# [SUPPLIED DATA]
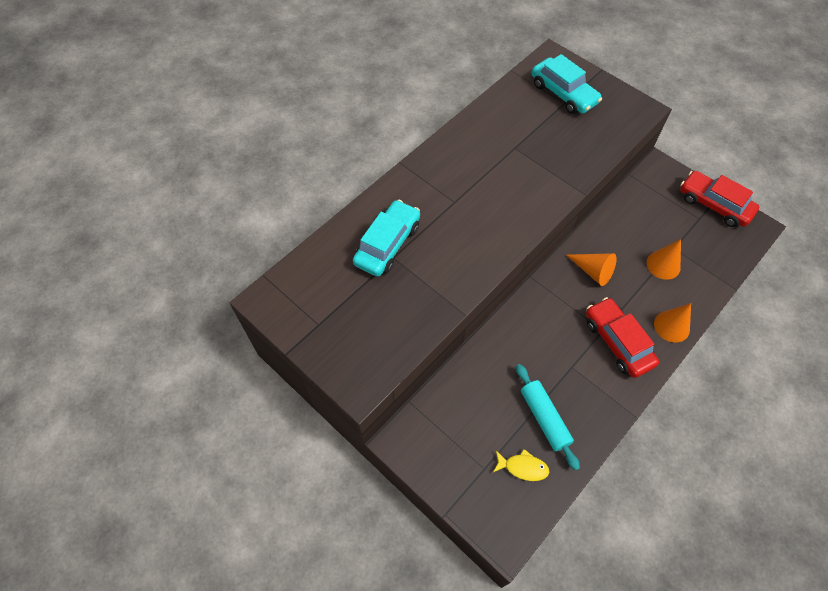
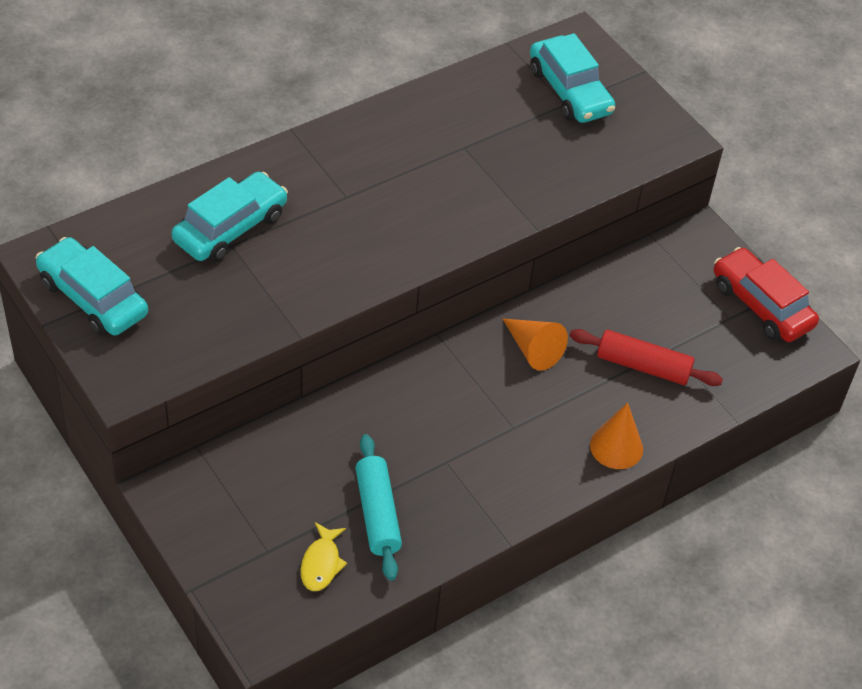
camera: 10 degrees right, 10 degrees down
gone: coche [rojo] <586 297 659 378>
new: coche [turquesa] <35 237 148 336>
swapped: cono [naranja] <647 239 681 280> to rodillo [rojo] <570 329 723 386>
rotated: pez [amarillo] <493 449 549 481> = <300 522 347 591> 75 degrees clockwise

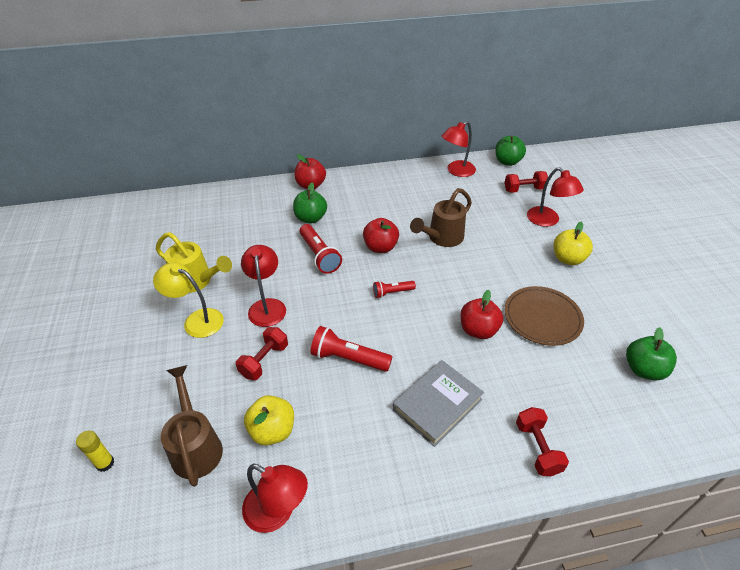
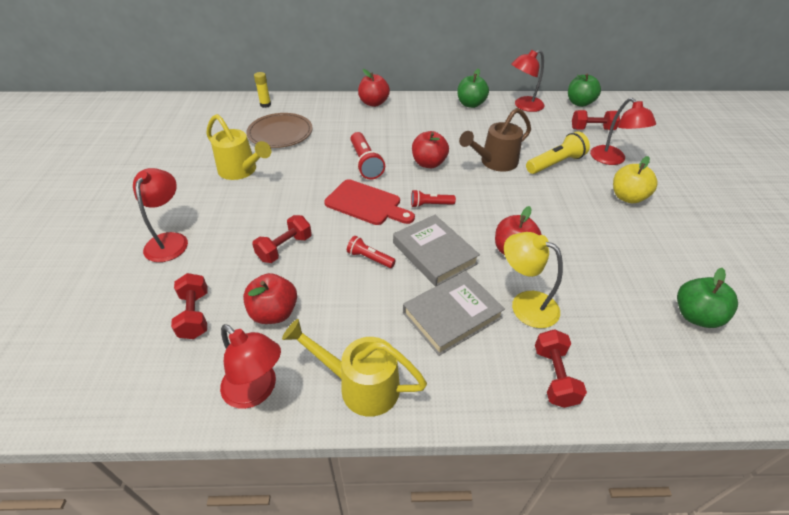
camera: 10 degrees right, 0 degrees up
new: regadera [amarillo] <282 319 427 417>; tabla de cortar [rojo] <324 179 415 225>; libro [gris] <393 215 480 287>; lámpara de mano [amarillo] <526 131 590 174>
shifted: barra de pegamento [amarillo] <76 430 114 472> to <254 72 271 108>; lámpara [amarillo] <153 262 224 338> to <504 232 563 328>; lámpara [rojo] <241 245 286 327> to <133 168 188 262>; manzana [verde] <293 182 327 223> to <457 69 489 108>; plato [marrón] <504 286 584 346> to <247 113 313 148>
swapped: regadera [marrón] <161 365 223 487> to mancuerna [rojo] <171 273 208 339>
repainted: manzana [amarillo] <244 395 294 446> to manzana [rojo] <243 273 297 324>
scaled: lámpara de mano [rojo] <310 326 392 372> = <347 236 396 268> x0.59

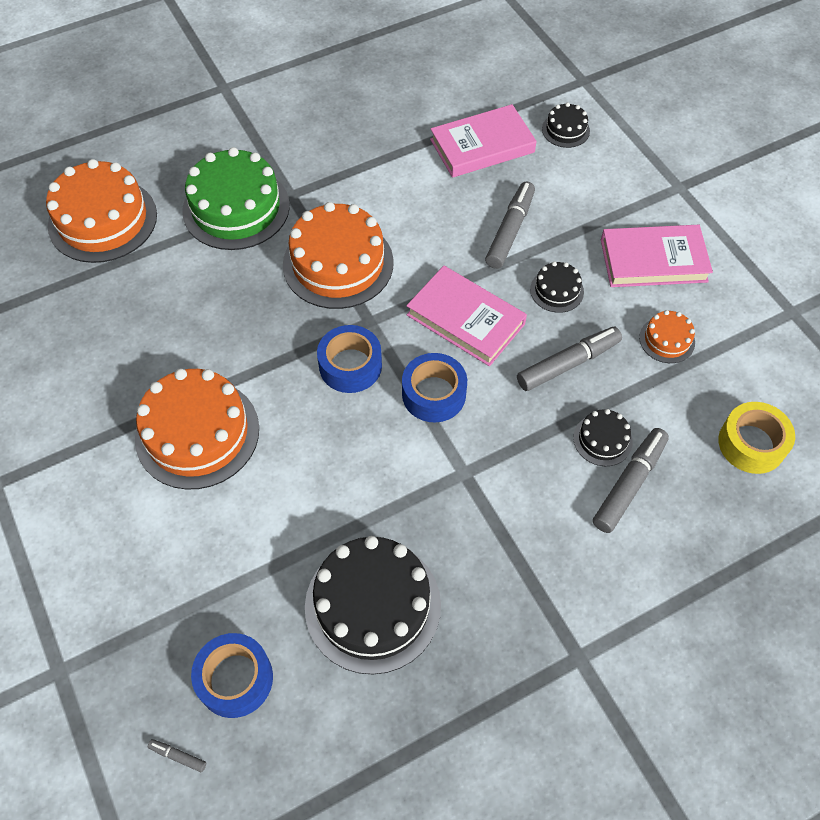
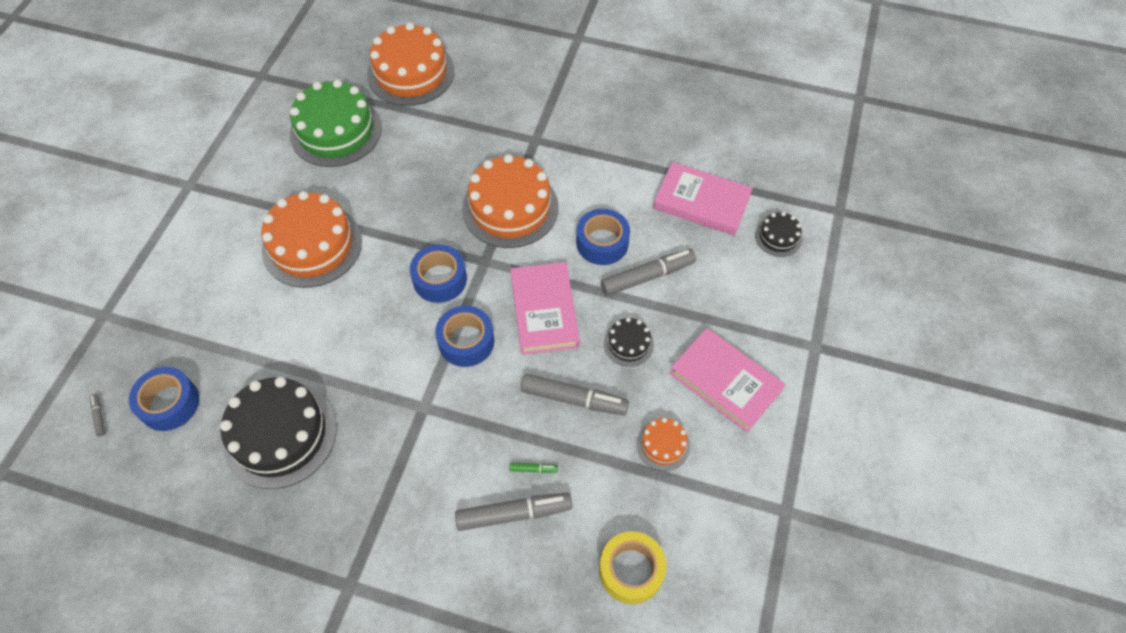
camera: 45 degrees right, 0 degrees up
new: cinta adhesiva [azul] <576 209 630 265>
shifted: tarta [verde] <182 147 290 250> to <290 80 382 167>
swapped: tarta [negro] <573 409 632 466> to rotulador [verde] <510 463 558 473>

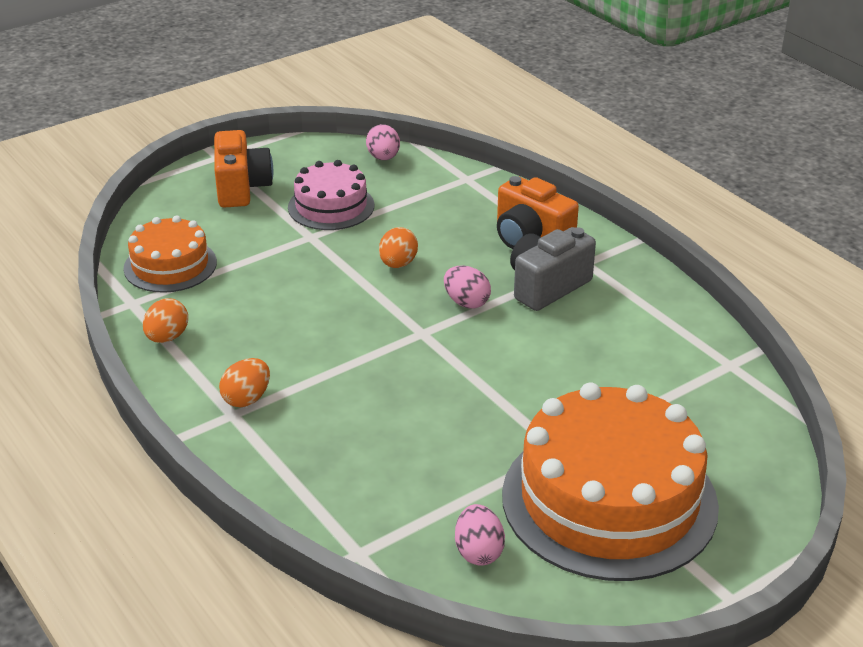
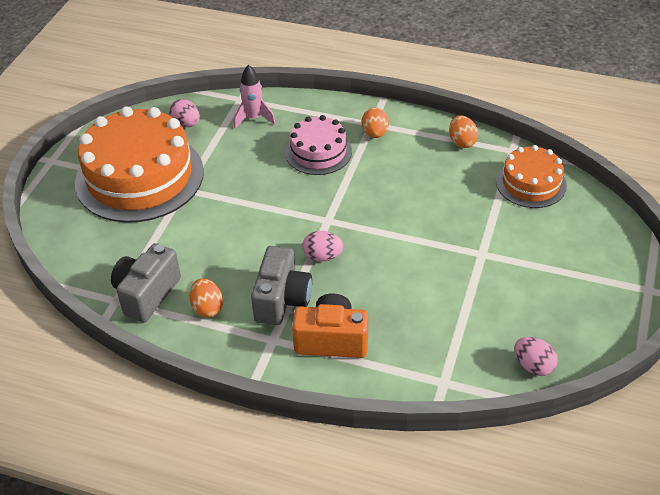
camera: 145 degrees right, 10 degrees up
gone: cámara [naranja] <214 130 273 208>
new: cámara [gris] <111 243 181 322>; cohete [rosa] <234 65 276 128>
shifted: tarta [rosa] <288 160 374 230> to <285 115 352 175>; huevo [naranja] <379 227 418 268> to <190 278 223 318>

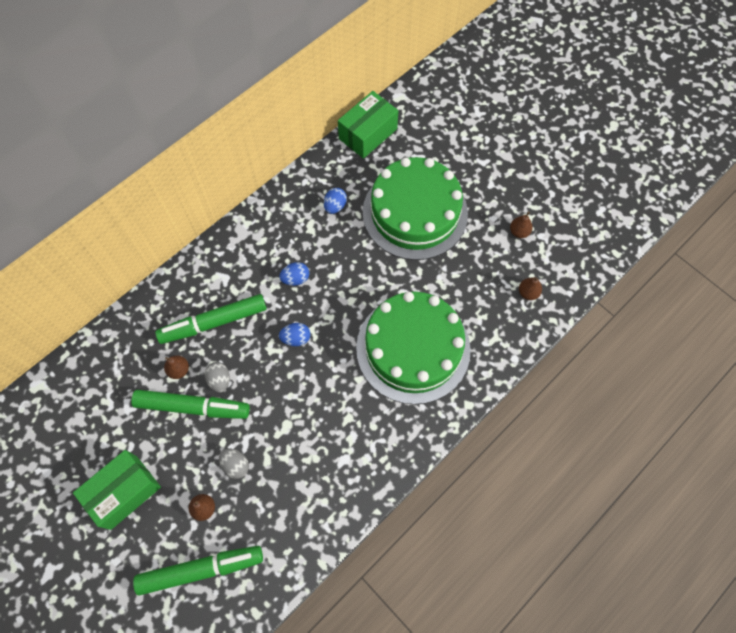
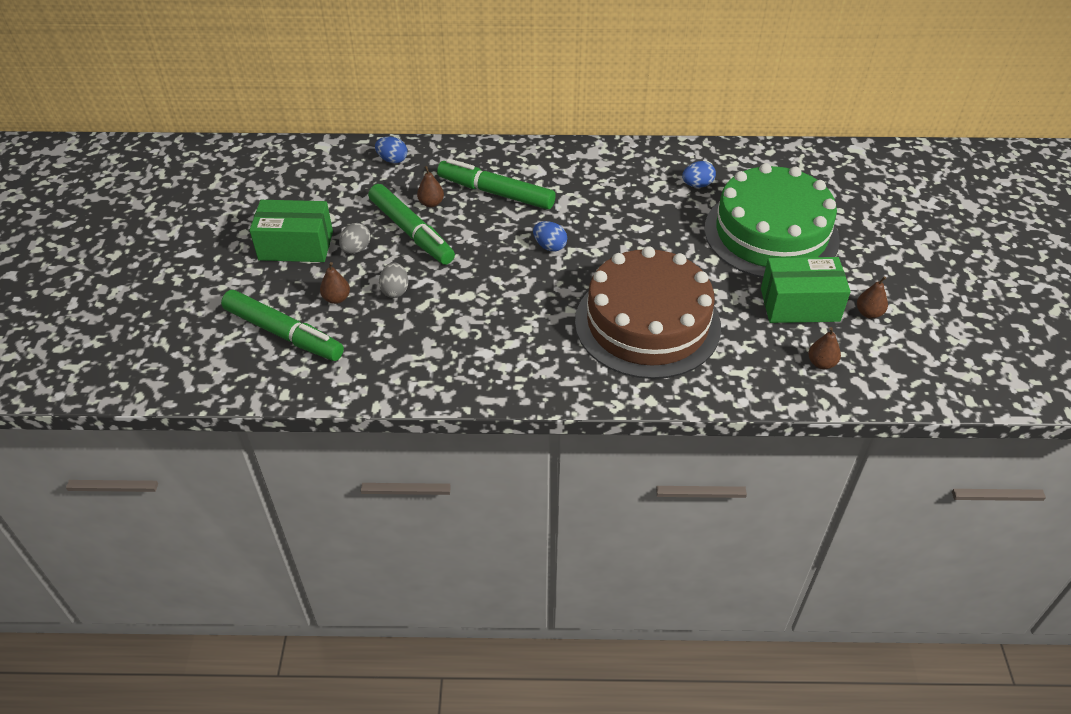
camera: 45 degrees right, 20 degrees down
shifted: huevo [gris] <205 362 230 393> to <339 223 371 254>; huevo [azul] <279 262 309 286> to <375 137 407 164>; caja [verde] <338 91 398 159> to <761 257 851 323>
repainted: tarta [verde] <356 292 471 404> to tarta [marrón] <575 246 721 379>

# [YOUR ASSIGNMENT]
Among the records above, which lines hold the word "camera"? Copy each one.

# [REPLY TO THE TASK]
camera: 10 degrees right, 10 degrees down
camera: 10 degrees right, 0 degrees up
camera: 45 degrees right, 0 degrees up
camera: 145 degrees right, 10 degrees up
camera: 45 degrees right, 20 degrees down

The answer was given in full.